▶ INSTRUCTIONS TO FOLLOW
The line that contains "(760, 230) = (179, 602): pink" marks the start. Output it and all remaining lines exactly, through the final line of the listing.

▶ MATERIAL FOR THE TASK
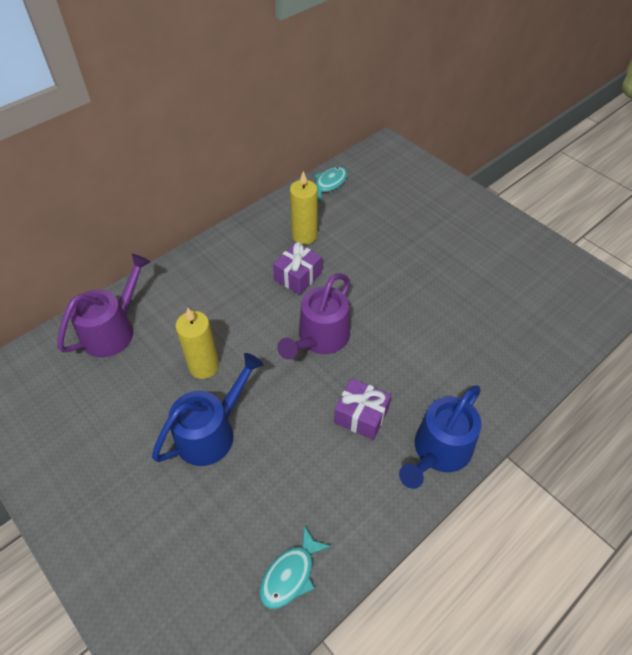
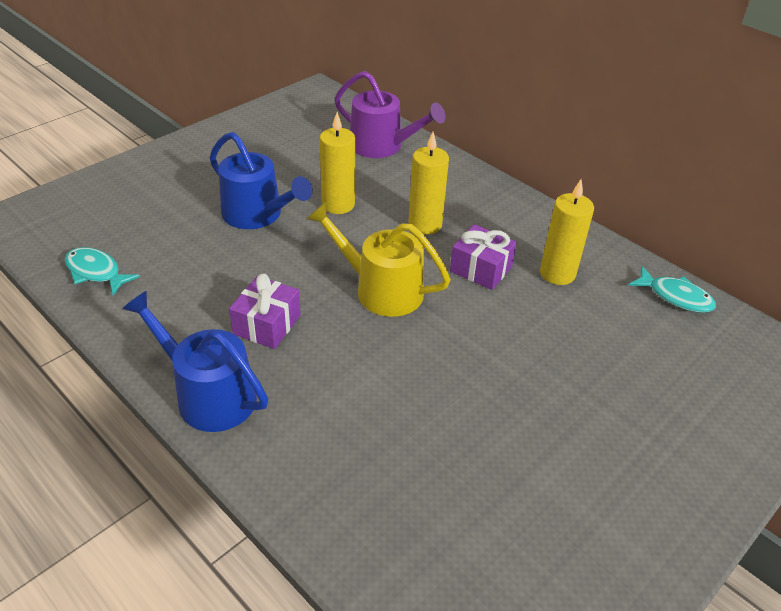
camera: 85 degrees right, 10 degrees down
(240, 306) = (425, 224): none -> yellow candle
(320, 338) = (381, 290): purple watering can -> yellow watering can

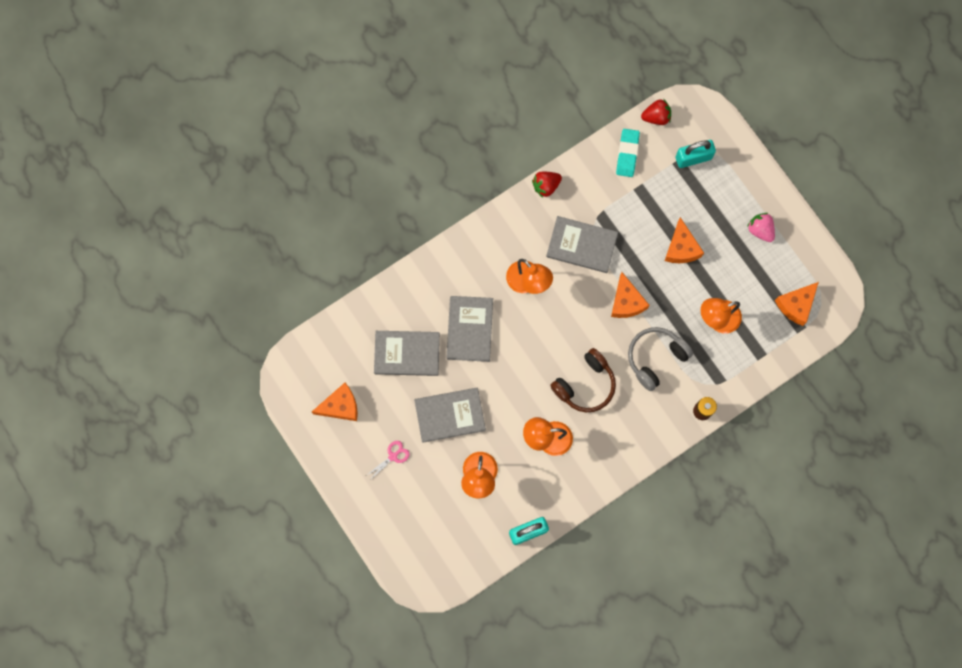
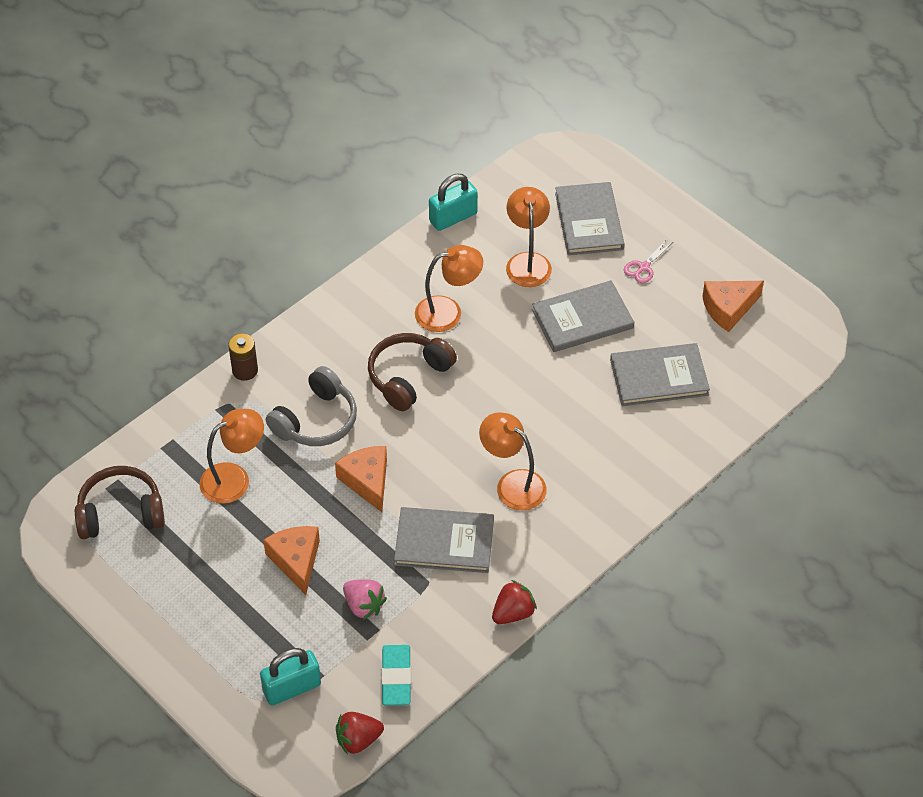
camera: 170 degrees right, 25 degrees down
(469, 329) = (581, 417): grey book -> grey book (589, 221)
(760, 230) = (179, 602): pink strawberry -> pink strawberry (364, 605)
(796, 305) = (121, 513): orange cheese -> brown headphones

▶ RESULT
(760, 230) = (179, 602): pink strawberry -> pink strawberry (364, 605)
(796, 305) = (121, 513): orange cheese -> brown headphones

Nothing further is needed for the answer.